YOUR GOAL:
From the entries below, return exactly the lines beginning at the one that contains "removed: green bowl" and ending at the one that contains "recoloured: ebony toy", both of them included, and only those lines.
-------- INFORMATION SHOWN --------
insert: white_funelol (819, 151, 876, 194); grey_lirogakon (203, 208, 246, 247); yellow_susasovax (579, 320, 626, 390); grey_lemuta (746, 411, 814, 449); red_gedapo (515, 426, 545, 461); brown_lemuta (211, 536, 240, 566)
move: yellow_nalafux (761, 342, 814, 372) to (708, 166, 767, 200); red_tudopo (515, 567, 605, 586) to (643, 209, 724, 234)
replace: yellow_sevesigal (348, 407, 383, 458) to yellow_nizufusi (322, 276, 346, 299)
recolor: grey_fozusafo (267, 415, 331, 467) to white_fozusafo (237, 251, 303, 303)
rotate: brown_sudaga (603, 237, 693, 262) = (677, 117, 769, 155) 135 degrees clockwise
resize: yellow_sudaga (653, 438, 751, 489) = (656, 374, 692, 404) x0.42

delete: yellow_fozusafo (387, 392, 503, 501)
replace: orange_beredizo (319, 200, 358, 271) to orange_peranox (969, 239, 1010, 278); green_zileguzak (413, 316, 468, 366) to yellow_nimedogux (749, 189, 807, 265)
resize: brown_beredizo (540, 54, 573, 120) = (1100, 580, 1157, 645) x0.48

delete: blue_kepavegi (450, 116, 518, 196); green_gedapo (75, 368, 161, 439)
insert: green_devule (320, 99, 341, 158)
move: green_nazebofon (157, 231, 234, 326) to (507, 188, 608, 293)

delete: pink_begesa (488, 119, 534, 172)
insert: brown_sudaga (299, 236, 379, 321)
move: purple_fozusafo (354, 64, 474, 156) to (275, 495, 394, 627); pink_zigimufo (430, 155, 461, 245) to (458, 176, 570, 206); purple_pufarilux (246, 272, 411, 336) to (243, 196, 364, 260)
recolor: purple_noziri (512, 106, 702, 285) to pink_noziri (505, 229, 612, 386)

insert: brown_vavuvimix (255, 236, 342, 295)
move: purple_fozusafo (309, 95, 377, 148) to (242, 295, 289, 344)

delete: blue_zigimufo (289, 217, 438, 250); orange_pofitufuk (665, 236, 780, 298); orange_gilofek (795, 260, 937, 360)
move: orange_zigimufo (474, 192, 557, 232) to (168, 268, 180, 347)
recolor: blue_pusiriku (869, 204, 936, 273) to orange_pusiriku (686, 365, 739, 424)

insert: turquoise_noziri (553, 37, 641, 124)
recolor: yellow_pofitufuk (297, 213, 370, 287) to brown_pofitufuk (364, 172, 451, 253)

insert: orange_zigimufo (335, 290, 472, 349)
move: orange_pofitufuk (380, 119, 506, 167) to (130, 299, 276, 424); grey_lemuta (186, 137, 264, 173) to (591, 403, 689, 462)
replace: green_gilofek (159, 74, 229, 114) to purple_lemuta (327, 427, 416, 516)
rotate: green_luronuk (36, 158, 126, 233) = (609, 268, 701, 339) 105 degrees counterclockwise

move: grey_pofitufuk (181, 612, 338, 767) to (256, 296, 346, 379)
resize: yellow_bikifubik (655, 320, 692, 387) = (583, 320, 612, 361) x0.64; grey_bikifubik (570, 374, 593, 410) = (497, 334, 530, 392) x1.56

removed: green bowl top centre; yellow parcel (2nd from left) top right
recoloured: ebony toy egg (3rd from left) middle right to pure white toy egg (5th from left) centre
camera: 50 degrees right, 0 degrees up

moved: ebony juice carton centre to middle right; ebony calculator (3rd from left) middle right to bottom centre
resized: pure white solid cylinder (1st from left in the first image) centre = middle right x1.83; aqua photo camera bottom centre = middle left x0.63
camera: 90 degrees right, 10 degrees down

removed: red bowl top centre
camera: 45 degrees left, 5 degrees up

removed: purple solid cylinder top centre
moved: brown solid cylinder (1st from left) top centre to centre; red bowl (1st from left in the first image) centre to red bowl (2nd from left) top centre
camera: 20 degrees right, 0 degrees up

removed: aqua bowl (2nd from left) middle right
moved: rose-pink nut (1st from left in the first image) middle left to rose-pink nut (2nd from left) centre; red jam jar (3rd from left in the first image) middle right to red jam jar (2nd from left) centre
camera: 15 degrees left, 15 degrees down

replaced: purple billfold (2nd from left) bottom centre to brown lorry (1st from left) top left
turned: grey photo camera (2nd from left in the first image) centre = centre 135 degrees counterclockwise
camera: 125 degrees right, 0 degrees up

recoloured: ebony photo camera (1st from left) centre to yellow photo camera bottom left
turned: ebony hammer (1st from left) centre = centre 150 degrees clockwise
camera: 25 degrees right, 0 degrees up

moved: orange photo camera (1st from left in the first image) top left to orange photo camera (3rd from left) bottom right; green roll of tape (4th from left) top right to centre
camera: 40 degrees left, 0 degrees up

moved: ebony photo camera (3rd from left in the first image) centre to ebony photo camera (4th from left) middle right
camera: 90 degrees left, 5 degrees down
--------
WRITTEN RESPONSE:
removed: green bowl top centre; yellow parcel (2nd from left) top right
recoloured: ebony toy egg (3rd from left) middle right to pure white toy egg (5th from left) centre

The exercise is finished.